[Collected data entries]

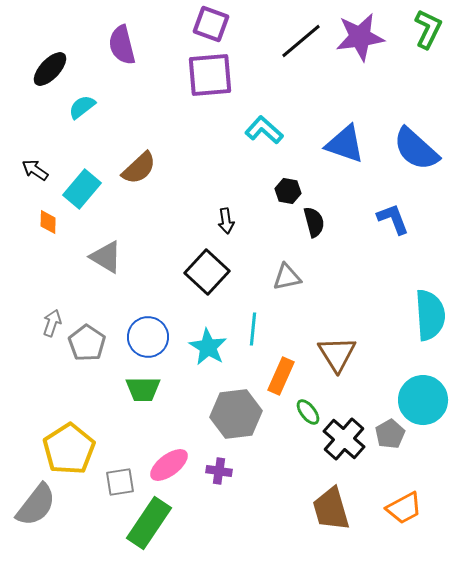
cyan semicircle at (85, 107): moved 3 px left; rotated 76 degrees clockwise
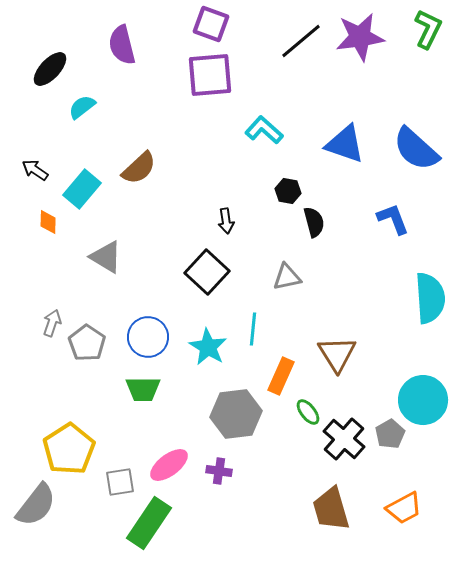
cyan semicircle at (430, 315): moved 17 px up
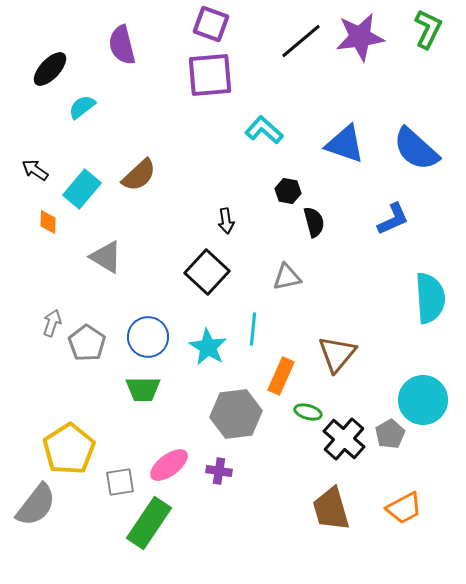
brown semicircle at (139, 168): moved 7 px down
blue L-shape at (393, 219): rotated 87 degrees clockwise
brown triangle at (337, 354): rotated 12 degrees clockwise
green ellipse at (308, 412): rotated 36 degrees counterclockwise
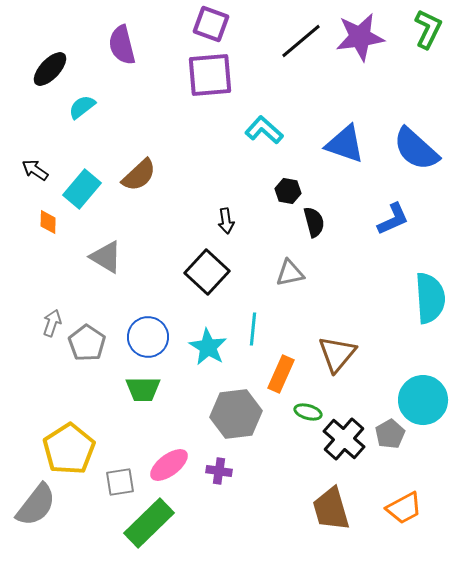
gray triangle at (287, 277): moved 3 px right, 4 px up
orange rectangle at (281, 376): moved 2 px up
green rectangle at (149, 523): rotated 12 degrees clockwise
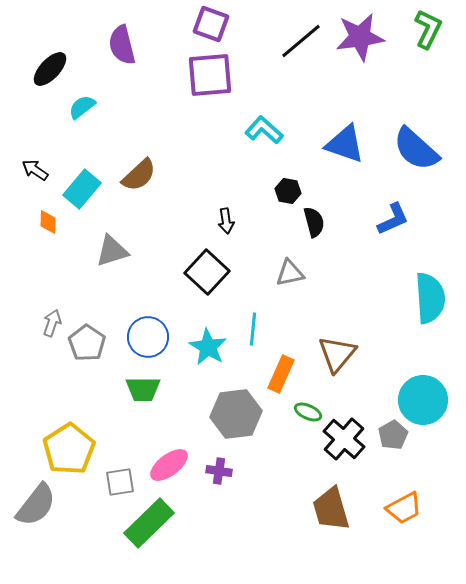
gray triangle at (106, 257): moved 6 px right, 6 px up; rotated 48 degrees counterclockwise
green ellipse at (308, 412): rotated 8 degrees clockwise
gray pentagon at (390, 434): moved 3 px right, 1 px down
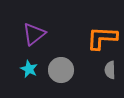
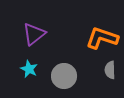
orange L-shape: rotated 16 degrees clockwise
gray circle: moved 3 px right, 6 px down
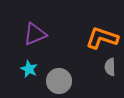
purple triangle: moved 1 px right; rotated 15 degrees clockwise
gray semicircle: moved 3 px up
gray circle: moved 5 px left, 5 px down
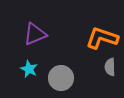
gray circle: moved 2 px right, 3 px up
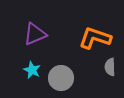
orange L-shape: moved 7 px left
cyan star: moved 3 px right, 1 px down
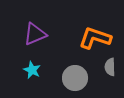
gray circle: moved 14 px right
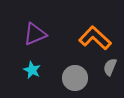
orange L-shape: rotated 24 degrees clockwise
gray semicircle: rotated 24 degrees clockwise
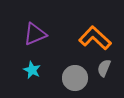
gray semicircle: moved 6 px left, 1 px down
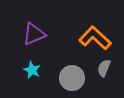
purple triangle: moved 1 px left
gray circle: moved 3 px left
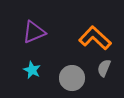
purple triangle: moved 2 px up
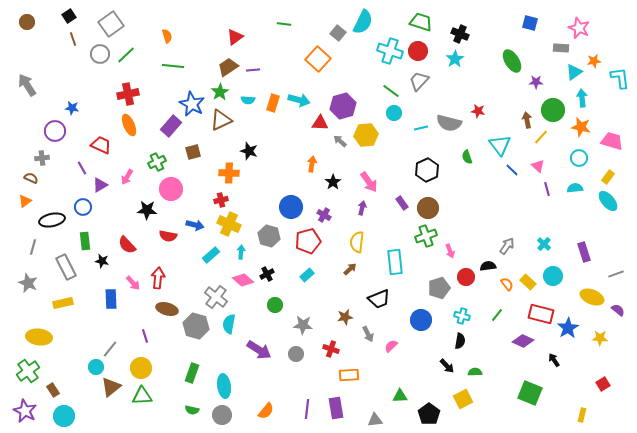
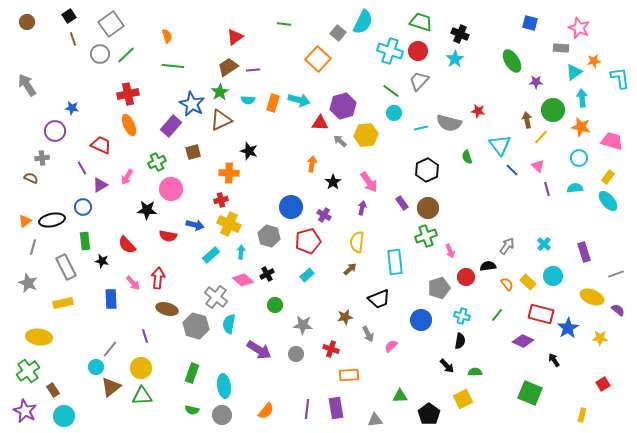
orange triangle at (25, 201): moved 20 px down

*Goal*.
Copy out every line of the records above word for word, leaving out the picture lines.

*Solution to the exercise*.
cyan semicircle at (85, 107): moved 3 px left; rotated 76 degrees clockwise
cyan semicircle at (430, 315): moved 17 px up
brown semicircle at (139, 168): moved 7 px down
blue L-shape at (393, 219): rotated 87 degrees clockwise
brown triangle at (337, 354): rotated 12 degrees clockwise
green ellipse at (308, 412): rotated 36 degrees counterclockwise
gray triangle at (287, 277): moved 3 px right, 4 px up
orange rectangle at (281, 376): moved 2 px up
green rectangle at (149, 523): rotated 12 degrees clockwise
gray triangle at (106, 257): moved 6 px right, 6 px up; rotated 48 degrees counterclockwise
green ellipse at (308, 412): rotated 8 degrees clockwise
gray pentagon at (390, 434): moved 3 px right, 1 px down
orange L-shape: rotated 16 degrees clockwise
gray circle: moved 3 px right, 6 px down
purple triangle: moved 1 px right; rotated 15 degrees clockwise
gray semicircle: moved 3 px up
gray circle: moved 5 px left, 5 px down
gray circle: moved 2 px right, 3 px up
orange L-shape: moved 7 px left
cyan star: moved 3 px right, 1 px down
gray circle: moved 14 px right
orange L-shape: rotated 24 degrees clockwise
gray semicircle: rotated 24 degrees clockwise
gray semicircle: moved 6 px left, 1 px down
purple triangle: moved 1 px left
gray circle: moved 3 px left
purple triangle: moved 2 px up
orange triangle at (25, 201): moved 20 px down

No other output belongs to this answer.